TASK INSTRUCTIONS >>
Copy each line of the records that includes "banane".

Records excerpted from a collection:
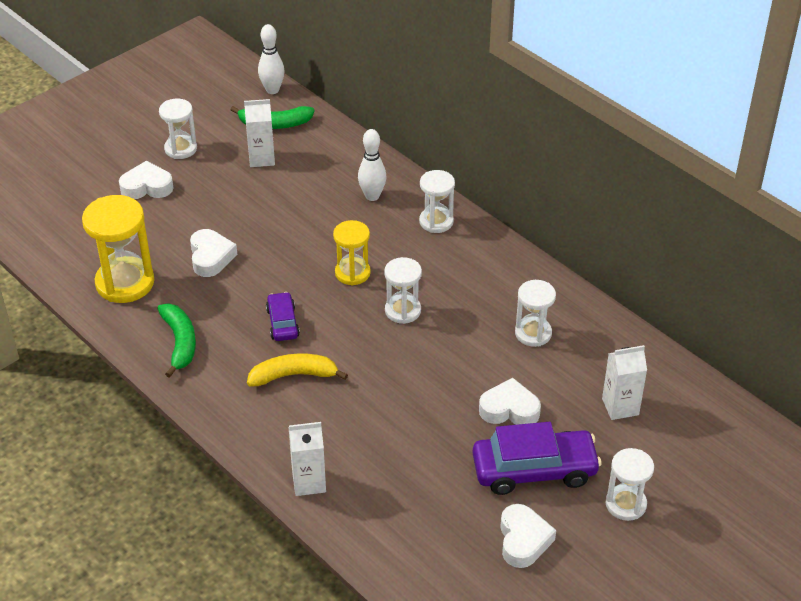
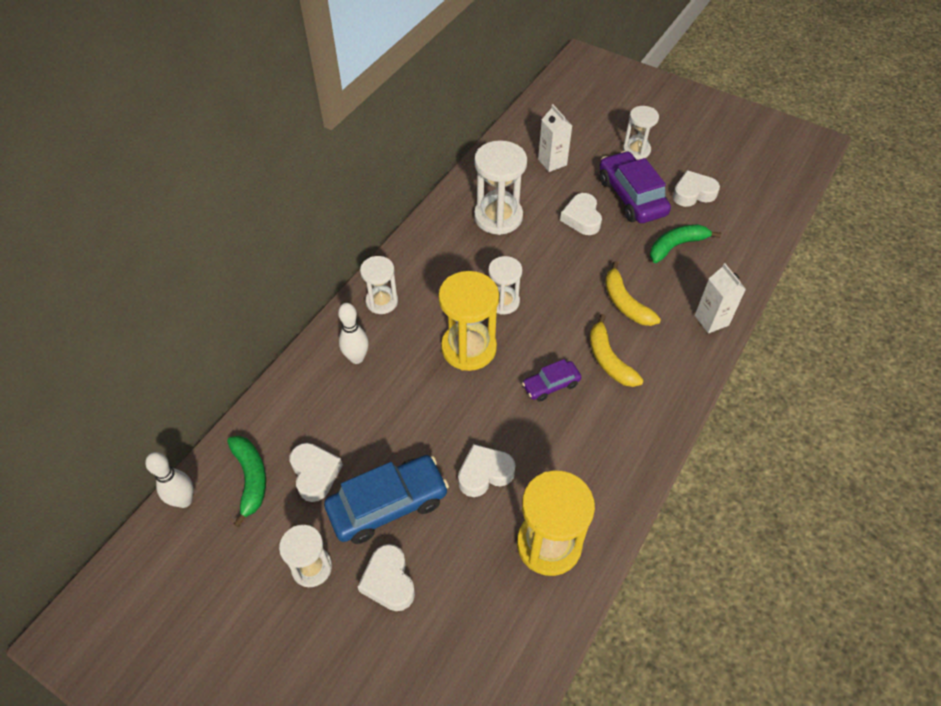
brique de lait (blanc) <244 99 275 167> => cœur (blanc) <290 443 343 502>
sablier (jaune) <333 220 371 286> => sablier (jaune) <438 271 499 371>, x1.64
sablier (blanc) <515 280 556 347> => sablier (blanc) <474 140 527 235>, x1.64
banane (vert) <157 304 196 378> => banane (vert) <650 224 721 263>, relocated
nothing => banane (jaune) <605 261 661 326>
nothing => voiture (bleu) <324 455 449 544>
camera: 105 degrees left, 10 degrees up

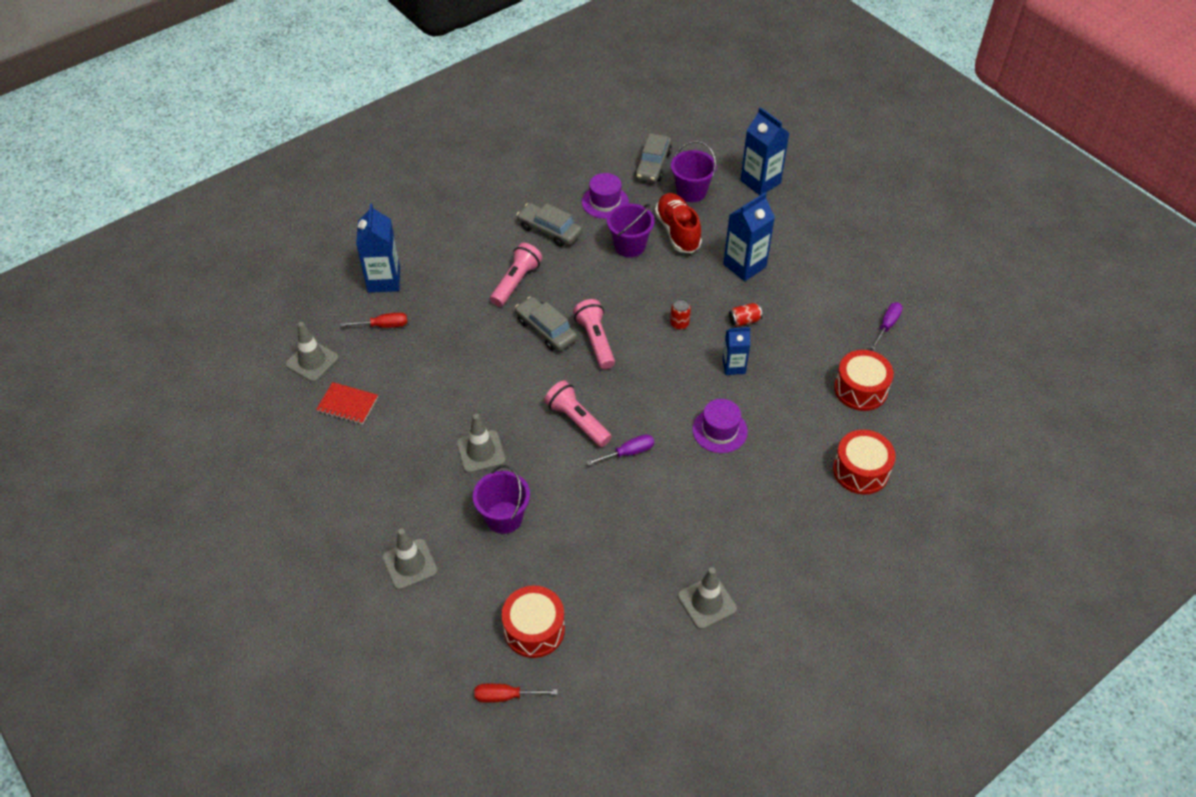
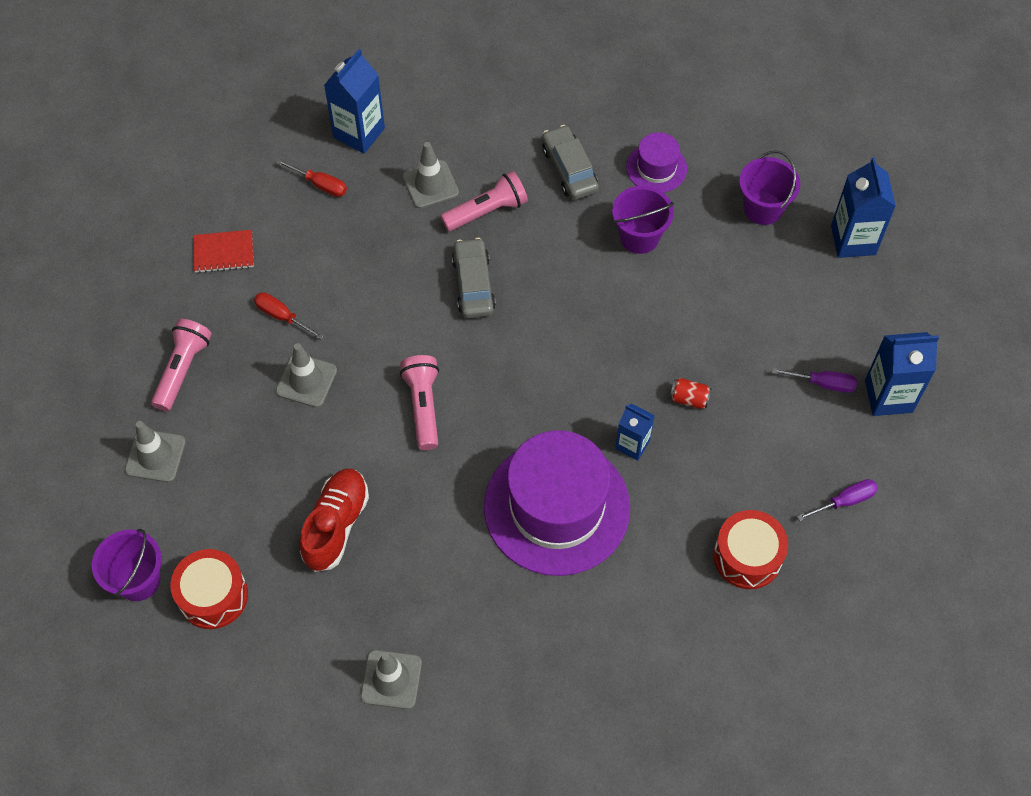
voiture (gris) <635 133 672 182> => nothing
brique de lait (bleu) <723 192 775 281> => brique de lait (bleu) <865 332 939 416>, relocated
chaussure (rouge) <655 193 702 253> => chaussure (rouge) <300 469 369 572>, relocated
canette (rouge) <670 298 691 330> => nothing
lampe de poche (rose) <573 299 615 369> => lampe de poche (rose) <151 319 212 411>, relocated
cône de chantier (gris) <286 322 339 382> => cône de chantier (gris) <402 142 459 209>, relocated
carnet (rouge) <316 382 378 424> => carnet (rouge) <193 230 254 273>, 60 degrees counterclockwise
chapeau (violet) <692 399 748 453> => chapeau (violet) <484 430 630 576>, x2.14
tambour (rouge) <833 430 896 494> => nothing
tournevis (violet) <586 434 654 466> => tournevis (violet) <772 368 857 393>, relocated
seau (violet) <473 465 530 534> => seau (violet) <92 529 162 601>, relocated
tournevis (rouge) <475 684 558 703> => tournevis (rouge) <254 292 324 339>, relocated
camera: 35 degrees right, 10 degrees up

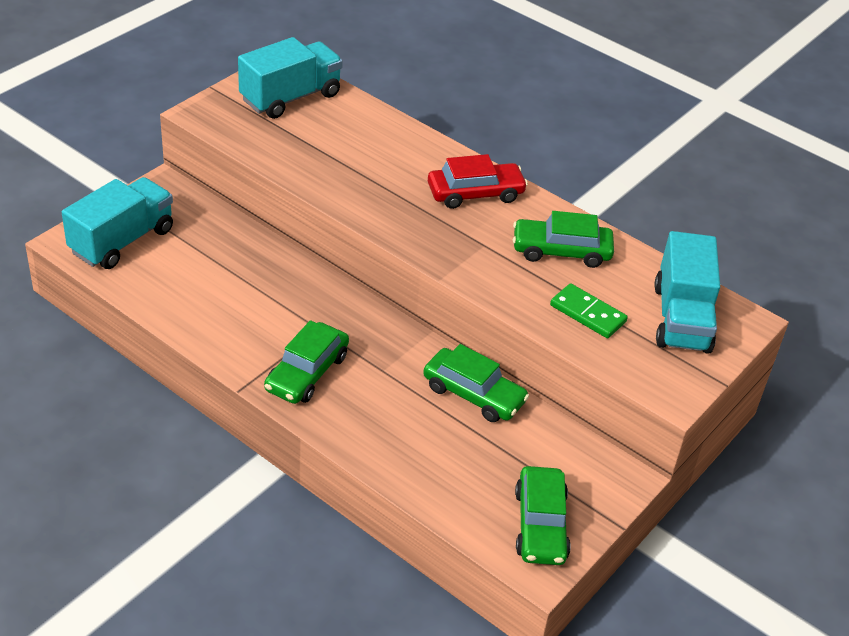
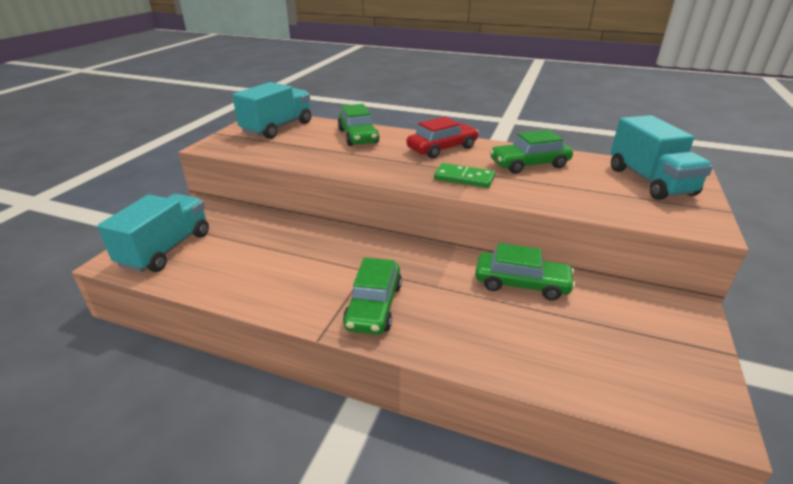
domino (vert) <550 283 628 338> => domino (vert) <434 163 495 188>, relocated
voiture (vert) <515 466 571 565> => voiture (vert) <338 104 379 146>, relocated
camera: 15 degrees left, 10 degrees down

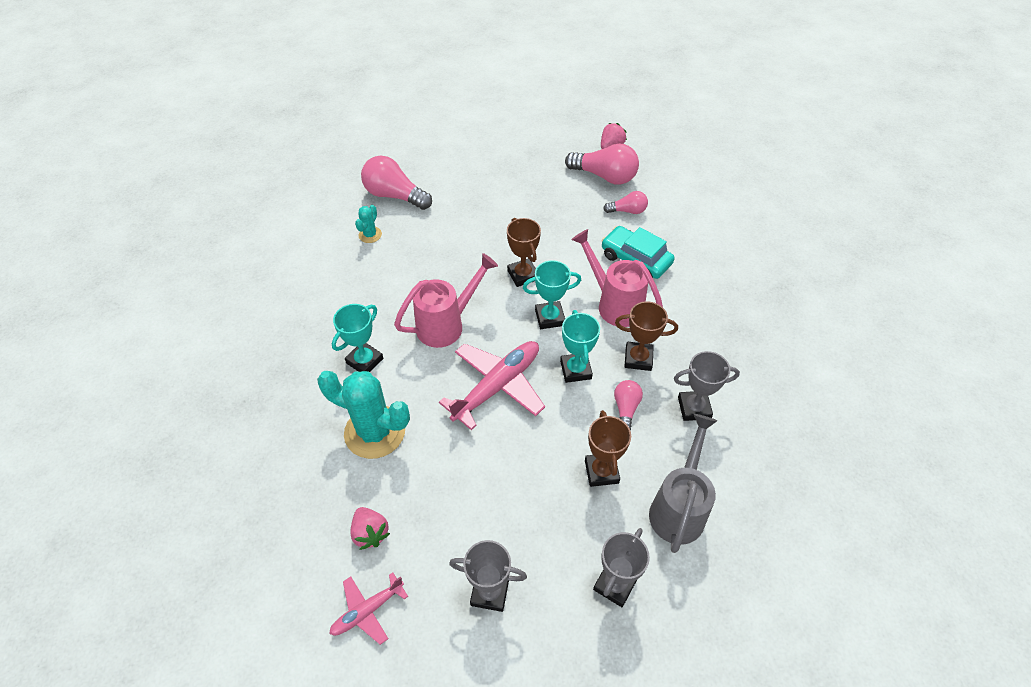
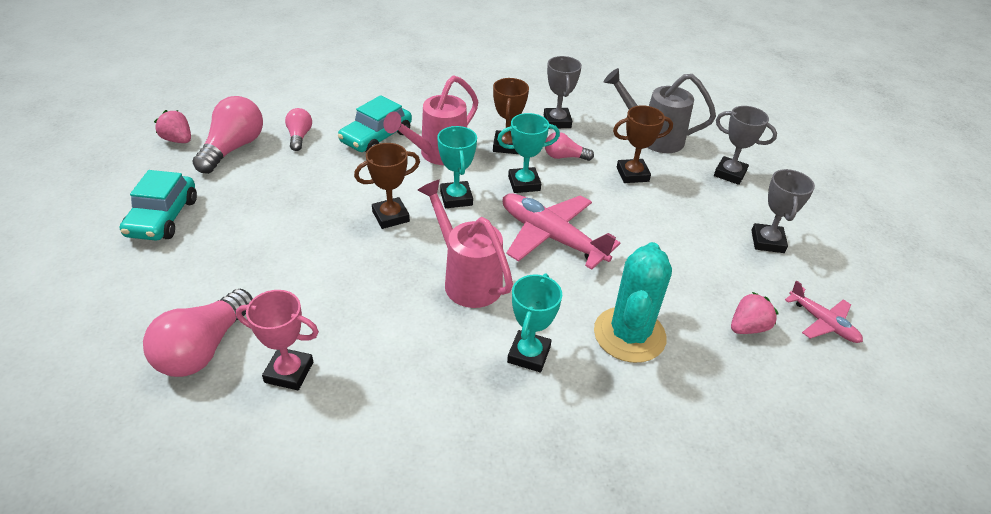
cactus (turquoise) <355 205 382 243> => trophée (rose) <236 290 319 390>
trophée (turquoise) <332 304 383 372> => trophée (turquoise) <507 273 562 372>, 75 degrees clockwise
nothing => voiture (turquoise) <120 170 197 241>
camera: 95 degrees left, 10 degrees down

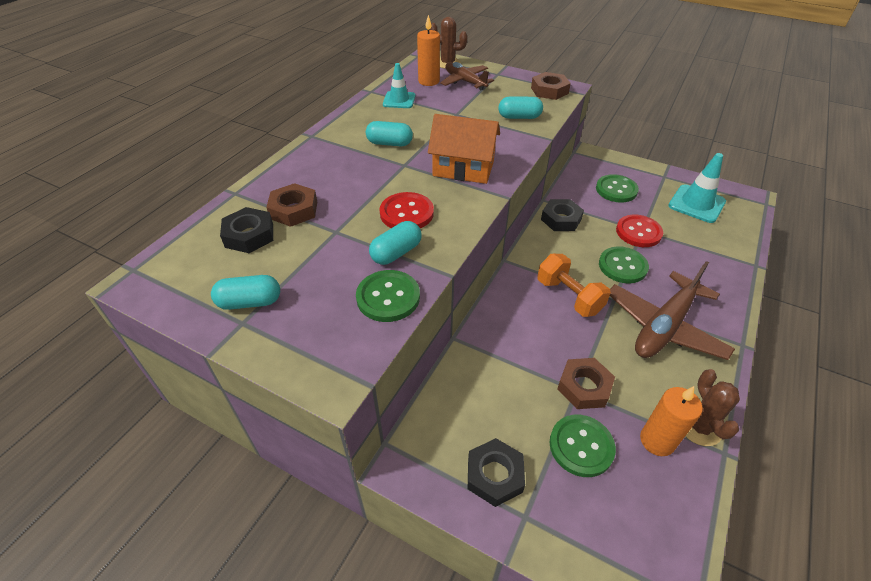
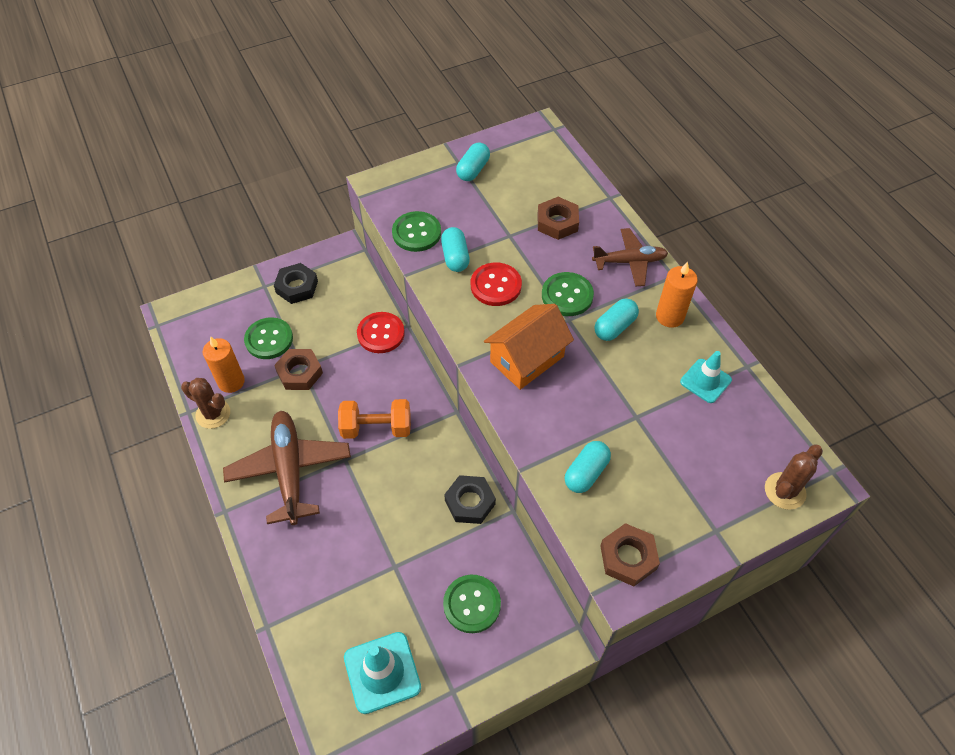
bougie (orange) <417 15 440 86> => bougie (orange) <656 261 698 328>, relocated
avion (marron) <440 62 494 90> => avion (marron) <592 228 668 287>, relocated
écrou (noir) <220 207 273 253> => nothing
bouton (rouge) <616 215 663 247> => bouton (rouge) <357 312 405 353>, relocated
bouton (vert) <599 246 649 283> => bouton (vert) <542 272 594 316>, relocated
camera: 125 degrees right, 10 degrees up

TASK SOLUTION >>
banane (vert) <157 304 196 378> => banane (vert) <650 224 721 263>, relocated
nothing => banane (jaune) <605 261 661 326>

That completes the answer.